[Collected data entries]
------------------------------------------------------------

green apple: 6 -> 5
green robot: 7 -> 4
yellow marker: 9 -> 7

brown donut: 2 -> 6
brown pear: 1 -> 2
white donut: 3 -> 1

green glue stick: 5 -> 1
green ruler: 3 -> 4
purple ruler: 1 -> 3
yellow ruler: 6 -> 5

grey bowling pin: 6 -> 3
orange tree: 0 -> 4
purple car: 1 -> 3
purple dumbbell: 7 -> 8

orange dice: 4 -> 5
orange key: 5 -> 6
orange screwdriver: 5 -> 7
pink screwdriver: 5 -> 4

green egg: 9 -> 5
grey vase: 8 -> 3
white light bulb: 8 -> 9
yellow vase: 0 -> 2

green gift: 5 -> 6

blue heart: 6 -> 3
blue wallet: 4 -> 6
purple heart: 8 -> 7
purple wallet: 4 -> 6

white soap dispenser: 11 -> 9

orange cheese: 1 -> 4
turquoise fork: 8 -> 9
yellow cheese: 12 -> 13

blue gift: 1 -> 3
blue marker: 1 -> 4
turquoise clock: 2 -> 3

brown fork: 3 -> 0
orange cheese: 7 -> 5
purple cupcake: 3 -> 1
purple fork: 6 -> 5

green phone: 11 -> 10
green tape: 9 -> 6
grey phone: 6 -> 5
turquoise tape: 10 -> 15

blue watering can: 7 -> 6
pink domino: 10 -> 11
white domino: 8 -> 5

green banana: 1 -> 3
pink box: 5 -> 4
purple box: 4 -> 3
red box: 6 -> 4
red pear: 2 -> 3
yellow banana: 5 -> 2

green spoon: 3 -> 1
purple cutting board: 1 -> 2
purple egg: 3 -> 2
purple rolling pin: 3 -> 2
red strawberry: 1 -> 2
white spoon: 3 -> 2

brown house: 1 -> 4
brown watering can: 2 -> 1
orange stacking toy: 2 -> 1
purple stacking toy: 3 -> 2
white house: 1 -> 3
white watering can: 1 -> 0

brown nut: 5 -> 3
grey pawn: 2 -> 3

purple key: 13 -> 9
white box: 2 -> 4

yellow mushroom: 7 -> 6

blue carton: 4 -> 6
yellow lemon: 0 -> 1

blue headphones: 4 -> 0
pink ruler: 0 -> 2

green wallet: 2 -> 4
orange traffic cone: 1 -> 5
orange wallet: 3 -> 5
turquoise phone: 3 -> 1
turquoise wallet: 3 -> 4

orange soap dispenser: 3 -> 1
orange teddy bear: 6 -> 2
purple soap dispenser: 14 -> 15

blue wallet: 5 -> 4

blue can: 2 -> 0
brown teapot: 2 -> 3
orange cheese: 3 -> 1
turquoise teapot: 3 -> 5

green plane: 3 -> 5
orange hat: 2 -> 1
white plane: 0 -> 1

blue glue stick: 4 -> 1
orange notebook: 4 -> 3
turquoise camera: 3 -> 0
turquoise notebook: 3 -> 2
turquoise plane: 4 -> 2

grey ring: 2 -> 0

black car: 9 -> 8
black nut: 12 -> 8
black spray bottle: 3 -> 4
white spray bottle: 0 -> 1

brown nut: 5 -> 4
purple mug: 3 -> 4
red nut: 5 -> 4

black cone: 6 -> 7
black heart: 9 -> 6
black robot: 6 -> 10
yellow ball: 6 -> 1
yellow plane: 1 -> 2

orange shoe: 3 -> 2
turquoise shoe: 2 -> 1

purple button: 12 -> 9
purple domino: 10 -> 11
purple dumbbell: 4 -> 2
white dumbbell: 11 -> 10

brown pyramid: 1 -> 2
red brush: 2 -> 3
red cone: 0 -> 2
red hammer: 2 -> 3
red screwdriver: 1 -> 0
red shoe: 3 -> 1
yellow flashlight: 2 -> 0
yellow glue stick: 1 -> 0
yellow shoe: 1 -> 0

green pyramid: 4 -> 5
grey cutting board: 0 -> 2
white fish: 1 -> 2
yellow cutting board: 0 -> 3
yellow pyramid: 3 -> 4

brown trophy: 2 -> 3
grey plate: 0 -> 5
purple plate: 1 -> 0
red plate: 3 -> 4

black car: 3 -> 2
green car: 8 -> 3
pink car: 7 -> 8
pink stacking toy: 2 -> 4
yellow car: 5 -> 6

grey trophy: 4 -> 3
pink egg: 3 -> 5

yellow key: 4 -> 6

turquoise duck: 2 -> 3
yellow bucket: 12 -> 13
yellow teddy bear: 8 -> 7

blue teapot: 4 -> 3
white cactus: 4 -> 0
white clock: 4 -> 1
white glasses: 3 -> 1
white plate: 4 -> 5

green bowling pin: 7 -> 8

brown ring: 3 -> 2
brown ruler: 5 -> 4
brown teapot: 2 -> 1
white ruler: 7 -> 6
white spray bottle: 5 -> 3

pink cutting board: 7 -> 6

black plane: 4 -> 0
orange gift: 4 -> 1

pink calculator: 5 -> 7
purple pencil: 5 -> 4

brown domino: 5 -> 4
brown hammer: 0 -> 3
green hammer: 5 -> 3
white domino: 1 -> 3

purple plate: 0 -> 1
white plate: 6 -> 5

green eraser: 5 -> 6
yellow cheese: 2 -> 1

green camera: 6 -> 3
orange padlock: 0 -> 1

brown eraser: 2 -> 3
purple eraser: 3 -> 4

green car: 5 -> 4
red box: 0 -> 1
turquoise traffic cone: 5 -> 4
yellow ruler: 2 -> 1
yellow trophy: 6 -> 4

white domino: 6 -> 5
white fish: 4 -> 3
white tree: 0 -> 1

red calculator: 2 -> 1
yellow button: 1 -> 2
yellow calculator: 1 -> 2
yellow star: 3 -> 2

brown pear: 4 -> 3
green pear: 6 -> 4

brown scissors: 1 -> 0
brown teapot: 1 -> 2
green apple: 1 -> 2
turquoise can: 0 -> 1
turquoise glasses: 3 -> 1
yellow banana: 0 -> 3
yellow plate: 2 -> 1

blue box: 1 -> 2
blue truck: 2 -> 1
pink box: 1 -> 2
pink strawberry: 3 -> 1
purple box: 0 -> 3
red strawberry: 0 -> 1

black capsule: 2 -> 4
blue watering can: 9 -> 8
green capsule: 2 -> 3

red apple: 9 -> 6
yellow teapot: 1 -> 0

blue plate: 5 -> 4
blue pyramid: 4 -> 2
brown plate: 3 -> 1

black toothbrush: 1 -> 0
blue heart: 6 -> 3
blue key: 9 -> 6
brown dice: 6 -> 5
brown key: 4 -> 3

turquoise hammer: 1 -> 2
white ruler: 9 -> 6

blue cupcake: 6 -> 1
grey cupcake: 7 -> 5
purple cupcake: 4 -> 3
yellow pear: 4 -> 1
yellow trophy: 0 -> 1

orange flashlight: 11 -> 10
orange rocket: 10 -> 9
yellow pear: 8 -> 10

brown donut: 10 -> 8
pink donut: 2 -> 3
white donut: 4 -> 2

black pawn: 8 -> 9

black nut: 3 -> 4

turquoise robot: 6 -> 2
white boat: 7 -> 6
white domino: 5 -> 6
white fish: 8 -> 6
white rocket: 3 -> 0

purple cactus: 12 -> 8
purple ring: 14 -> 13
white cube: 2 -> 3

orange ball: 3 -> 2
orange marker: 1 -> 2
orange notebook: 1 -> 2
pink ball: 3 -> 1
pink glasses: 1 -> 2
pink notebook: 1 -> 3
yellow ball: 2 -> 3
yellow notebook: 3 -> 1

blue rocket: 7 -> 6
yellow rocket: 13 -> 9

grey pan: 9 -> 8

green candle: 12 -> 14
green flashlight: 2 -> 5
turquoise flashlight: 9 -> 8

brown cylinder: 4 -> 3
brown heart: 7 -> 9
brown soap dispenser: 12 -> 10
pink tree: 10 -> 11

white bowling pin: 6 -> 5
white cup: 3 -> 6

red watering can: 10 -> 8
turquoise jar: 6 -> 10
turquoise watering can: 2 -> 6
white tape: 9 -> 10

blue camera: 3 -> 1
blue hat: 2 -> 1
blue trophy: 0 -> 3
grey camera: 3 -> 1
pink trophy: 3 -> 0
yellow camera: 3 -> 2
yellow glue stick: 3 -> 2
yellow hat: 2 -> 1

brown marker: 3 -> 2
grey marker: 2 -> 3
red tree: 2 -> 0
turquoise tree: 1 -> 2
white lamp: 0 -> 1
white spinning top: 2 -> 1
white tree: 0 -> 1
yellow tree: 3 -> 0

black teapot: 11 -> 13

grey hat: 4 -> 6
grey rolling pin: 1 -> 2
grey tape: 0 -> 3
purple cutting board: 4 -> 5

------------------------------------------------------------

:: Task details ::
Run a filter over the data above and keep each line that contains the word "tape".

:: Problem solution ::
green tape: 9 -> 6
turquoise tape: 10 -> 15
white tape: 9 -> 10
grey tape: 0 -> 3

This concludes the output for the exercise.